__Activity__
Omit every picture. Return all other data as it stands.

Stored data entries
_____

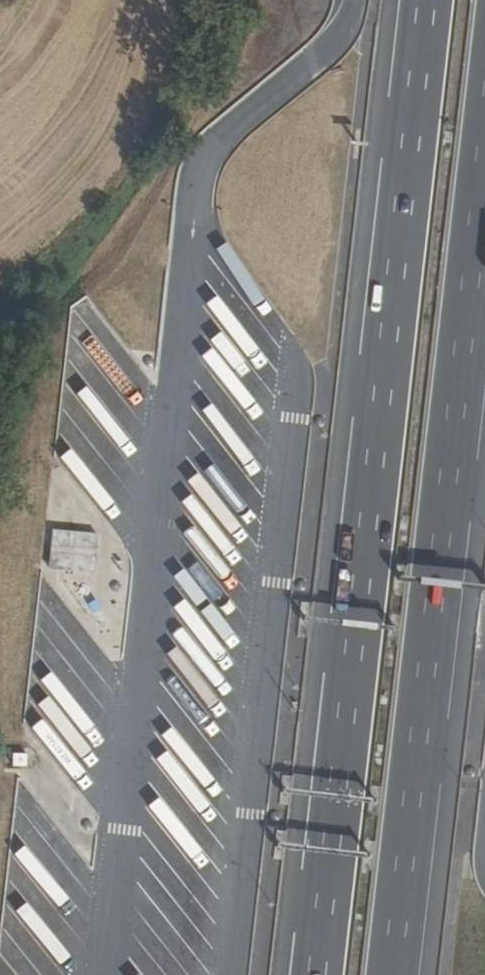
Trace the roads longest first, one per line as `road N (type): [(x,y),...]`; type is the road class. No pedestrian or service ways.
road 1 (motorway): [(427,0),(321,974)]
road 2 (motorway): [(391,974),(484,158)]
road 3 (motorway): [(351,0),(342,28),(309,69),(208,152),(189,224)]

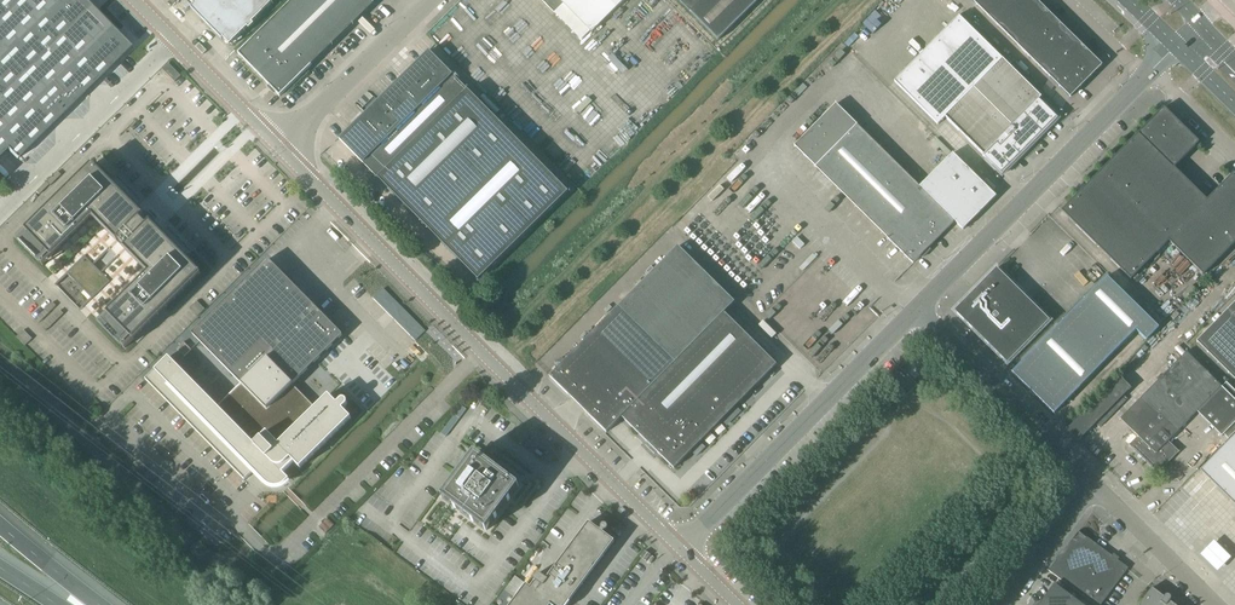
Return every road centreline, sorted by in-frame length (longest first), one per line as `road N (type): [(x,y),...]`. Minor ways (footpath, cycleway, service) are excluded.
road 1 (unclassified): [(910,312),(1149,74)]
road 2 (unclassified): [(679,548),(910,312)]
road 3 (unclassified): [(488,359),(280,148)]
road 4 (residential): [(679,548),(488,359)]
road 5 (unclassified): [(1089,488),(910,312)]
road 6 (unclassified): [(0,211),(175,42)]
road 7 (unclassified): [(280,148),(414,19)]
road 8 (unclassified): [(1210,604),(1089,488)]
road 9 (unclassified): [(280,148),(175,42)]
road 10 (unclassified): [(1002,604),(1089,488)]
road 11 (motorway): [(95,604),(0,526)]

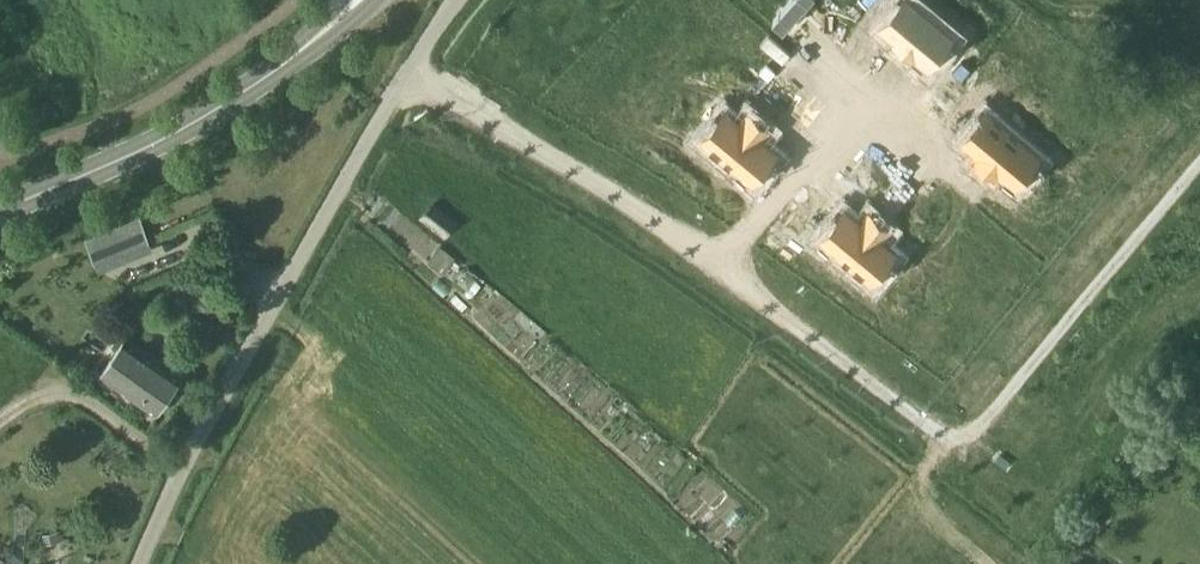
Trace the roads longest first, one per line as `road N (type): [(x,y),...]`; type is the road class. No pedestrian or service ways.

_____

__Your solution__
Trace the roads longest first, one per line as `road N (type): [(x,y),...]`; type is the road class. No pedestrian or service ways.
road 1 (motorway): [(427,0),(321,974)]
road 2 (motorway): [(391,974),(484,158)]
road 3 (motorway): [(351,0),(342,28),(309,69),(208,152),(189,224)]

Return every road centreline, sorted by in-frame length (longest first), one per line as `road N (type): [(x,y),...]`. Minor ways (footpath, cycleway, service) are excluded.
road 1 (unclassified): [(910,312),(1149,74)]
road 2 (unclassified): [(679,548),(910,312)]
road 3 (unclassified): [(488,359),(280,148)]
road 4 (residential): [(679,548),(488,359)]
road 5 (unclassified): [(1089,488),(910,312)]
road 6 (unclassified): [(0,211),(175,42)]
road 7 (unclassified): [(280,148),(414,19)]
road 8 (unclassified): [(1210,604),(1089,488)]
road 9 (unclassified): [(280,148),(175,42)]
road 10 (unclassified): [(1002,604),(1089,488)]
road 11 (motorway): [(95,604),(0,526)]

Trace the roads longest first, one per line as `road N (type): [(x,y),...]`; type is the road class. No pedestrian or service ways.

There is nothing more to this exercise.